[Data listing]
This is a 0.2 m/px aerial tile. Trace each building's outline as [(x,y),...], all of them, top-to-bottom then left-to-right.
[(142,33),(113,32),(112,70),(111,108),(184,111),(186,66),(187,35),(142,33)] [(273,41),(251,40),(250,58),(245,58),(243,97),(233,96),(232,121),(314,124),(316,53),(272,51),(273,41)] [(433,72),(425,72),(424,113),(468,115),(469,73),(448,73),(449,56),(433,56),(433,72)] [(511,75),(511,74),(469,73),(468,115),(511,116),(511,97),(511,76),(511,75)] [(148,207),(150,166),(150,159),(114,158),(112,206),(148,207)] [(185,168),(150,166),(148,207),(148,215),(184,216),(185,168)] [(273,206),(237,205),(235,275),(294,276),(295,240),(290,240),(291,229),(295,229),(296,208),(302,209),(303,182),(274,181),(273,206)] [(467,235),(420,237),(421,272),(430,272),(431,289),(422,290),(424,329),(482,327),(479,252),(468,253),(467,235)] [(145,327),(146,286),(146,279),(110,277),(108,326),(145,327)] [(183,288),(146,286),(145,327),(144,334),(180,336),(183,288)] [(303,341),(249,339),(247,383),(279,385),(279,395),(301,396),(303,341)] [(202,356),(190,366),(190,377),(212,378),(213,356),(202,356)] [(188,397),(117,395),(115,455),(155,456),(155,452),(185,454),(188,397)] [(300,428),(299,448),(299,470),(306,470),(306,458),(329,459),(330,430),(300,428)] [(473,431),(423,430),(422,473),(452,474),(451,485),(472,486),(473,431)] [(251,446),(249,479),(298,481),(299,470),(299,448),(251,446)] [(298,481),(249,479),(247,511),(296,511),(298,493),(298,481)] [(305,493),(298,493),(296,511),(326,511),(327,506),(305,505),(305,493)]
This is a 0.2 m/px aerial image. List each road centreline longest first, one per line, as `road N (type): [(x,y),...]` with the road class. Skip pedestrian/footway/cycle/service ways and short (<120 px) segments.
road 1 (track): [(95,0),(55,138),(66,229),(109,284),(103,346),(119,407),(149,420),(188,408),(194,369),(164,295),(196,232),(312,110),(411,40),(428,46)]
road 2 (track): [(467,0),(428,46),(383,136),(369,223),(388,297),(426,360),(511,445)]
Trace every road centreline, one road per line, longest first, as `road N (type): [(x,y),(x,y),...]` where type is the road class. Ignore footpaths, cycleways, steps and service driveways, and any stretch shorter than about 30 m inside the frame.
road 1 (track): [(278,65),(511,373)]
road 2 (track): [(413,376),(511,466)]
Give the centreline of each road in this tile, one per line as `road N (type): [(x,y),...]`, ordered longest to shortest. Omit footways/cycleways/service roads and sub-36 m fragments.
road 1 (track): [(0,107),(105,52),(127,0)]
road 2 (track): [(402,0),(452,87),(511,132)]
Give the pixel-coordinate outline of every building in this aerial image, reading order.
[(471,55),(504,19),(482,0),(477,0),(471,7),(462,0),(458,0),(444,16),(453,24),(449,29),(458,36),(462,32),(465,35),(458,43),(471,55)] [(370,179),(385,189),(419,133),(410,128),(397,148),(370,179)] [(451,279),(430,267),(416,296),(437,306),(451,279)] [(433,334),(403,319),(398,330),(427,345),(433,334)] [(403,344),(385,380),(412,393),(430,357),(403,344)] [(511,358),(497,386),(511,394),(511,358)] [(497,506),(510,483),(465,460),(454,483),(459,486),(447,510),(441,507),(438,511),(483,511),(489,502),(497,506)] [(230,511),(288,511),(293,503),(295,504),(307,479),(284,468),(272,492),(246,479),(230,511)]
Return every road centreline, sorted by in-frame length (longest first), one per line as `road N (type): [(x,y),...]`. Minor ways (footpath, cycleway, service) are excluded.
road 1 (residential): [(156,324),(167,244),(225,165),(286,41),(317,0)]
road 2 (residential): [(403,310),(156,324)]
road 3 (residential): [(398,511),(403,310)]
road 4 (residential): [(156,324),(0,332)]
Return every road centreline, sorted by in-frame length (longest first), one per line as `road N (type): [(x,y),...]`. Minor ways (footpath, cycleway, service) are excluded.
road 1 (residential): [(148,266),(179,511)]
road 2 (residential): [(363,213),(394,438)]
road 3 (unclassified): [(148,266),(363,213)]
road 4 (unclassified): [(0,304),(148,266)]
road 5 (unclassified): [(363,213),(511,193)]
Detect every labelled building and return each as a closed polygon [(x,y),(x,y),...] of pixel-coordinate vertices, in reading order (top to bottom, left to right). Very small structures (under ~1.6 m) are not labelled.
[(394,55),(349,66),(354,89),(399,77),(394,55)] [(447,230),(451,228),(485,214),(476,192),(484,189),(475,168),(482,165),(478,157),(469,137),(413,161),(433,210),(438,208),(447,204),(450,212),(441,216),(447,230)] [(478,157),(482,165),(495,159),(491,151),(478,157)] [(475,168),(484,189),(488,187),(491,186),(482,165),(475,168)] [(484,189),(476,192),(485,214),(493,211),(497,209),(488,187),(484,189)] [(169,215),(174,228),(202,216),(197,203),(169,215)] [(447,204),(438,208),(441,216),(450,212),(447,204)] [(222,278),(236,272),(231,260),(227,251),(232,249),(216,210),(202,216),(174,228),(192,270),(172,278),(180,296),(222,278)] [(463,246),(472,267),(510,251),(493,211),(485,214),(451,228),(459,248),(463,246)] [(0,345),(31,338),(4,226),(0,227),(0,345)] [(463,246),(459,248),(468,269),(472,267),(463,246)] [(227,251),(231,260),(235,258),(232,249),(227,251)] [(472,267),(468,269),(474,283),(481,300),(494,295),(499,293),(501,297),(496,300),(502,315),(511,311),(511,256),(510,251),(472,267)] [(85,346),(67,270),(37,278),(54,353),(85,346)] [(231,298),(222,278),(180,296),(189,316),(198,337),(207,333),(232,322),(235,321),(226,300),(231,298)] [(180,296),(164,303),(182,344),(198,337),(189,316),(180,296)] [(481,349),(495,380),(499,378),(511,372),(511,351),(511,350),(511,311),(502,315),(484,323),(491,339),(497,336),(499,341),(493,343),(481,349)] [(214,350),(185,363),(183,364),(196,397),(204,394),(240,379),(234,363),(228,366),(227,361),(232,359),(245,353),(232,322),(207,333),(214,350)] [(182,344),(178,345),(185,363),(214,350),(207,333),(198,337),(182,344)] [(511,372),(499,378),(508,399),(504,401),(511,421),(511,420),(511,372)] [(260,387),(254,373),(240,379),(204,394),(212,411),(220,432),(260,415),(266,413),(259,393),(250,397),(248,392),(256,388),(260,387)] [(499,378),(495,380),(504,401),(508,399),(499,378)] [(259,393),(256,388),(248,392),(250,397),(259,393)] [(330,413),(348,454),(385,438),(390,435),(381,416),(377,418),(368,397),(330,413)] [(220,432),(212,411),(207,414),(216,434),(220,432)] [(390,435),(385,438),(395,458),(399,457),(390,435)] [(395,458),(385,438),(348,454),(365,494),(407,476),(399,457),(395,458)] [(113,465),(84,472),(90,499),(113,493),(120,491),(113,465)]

PROBLEM: Copy the lines of the listing above word for word, starting at the line containing "Give the centreline" and ending after the line containing "road 2 (track): [(402,0),(452,87),(511,132)]".

EXERCISE OUTPUT:
Give the centreline of each road in this tile, one per line as `road N (type): [(x,y),...]`, ordered longest to shortest. Omit footways/cycleways/service roads and sub-36 m fragments.
road 1 (track): [(0,107),(105,52),(127,0)]
road 2 (track): [(402,0),(452,87),(511,132)]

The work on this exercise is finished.